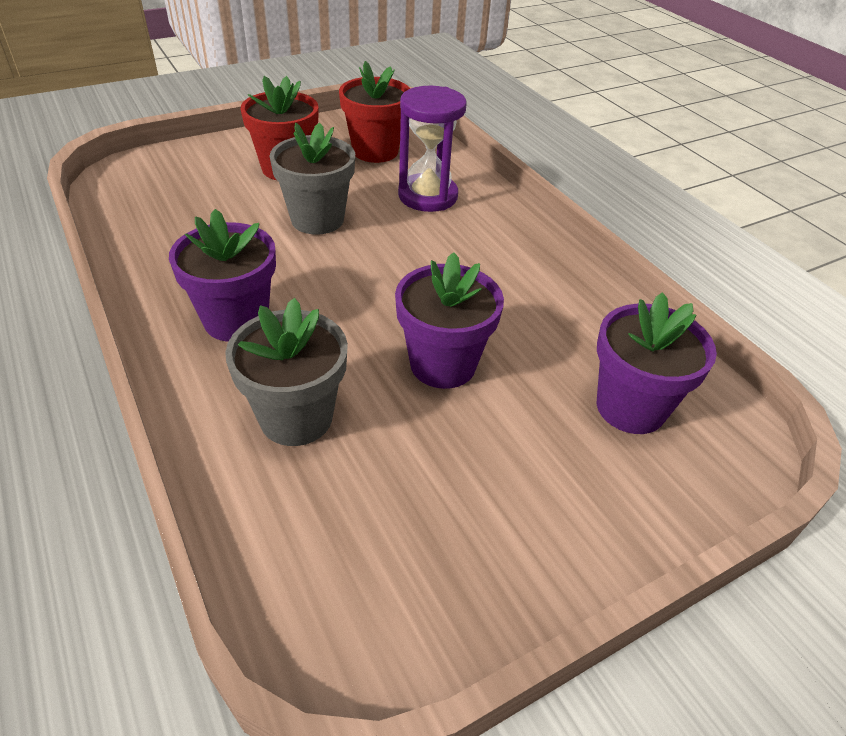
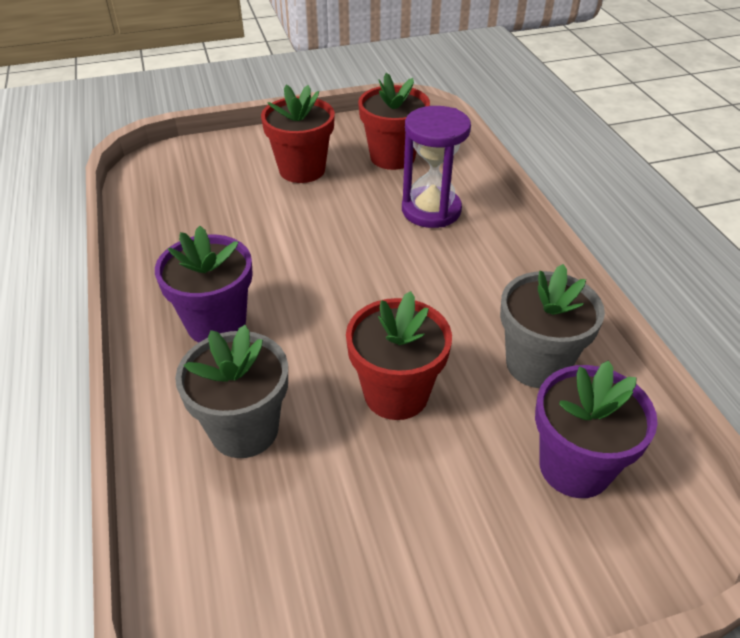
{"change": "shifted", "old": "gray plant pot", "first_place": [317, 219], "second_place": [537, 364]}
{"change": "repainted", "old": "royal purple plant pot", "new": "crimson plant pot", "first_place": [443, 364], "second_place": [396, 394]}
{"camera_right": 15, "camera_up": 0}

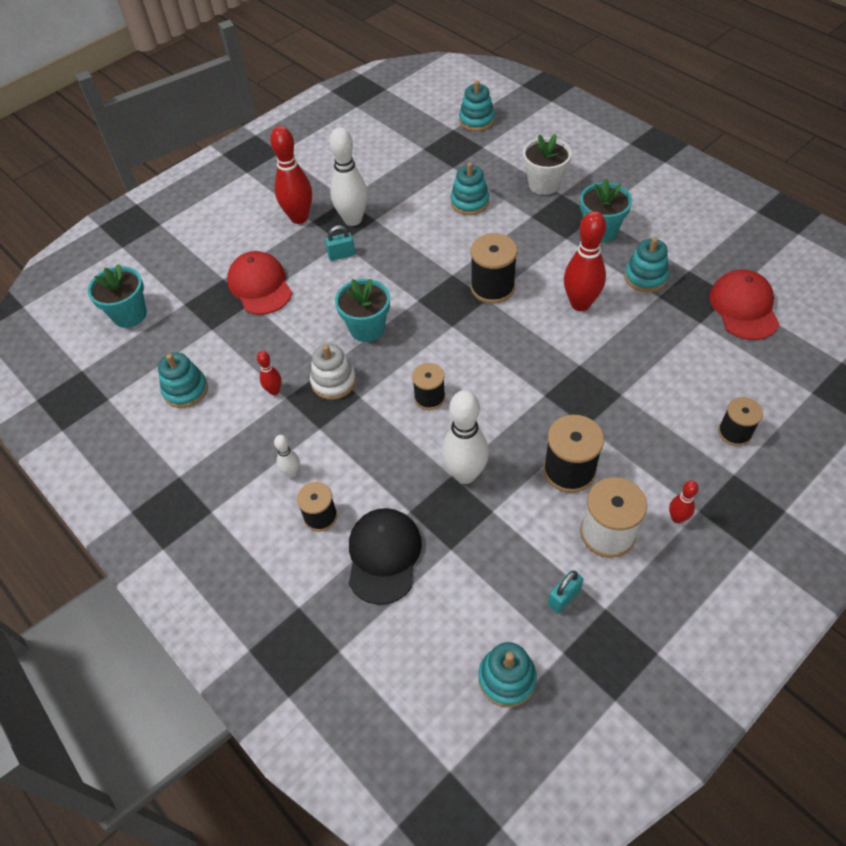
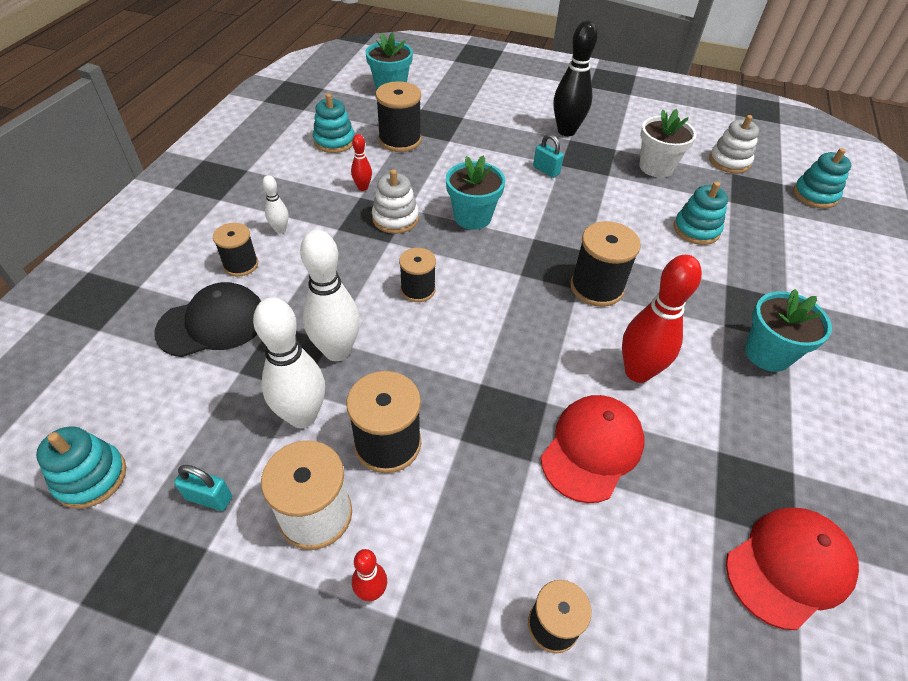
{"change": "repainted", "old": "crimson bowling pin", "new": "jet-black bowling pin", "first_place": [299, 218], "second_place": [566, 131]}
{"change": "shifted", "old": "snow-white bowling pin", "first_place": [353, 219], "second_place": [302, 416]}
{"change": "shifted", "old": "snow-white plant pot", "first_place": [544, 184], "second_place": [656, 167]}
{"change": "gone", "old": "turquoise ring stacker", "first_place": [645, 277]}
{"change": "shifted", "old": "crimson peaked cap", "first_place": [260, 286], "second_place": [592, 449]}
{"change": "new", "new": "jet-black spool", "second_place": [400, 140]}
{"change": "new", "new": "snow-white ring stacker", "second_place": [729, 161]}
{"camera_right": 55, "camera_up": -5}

· · · ·

TASK REQUIREMENTS:
Omit the pictures and reproduce the records above exactly.

TASK OUTPUT:
{"change": "shifted", "old": "gray plant pot", "first_place": [317, 219], "second_place": [537, 364]}
{"change": "repainted", "old": "royal purple plant pot", "new": "crimson plant pot", "first_place": [443, 364], "second_place": [396, 394]}
{"camera_right": 15, "camera_up": 0}

{"change": "repainted", "old": "crimson bowling pin", "new": "jet-black bowling pin", "first_place": [299, 218], "second_place": [566, 131]}
{"change": "shifted", "old": "snow-white bowling pin", "first_place": [353, 219], "second_place": [302, 416]}
{"change": "shifted", "old": "snow-white plant pot", "first_place": [544, 184], "second_place": [656, 167]}
{"change": "gone", "old": "turquoise ring stacker", "first_place": [645, 277]}
{"change": "shifted", "old": "crimson peaked cap", "first_place": [260, 286], "second_place": [592, 449]}
{"change": "new", "new": "jet-black spool", "second_place": [400, 140]}
{"change": "new", "new": "snow-white ring stacker", "second_place": [729, 161]}
{"camera_right": 55, "camera_up": -5}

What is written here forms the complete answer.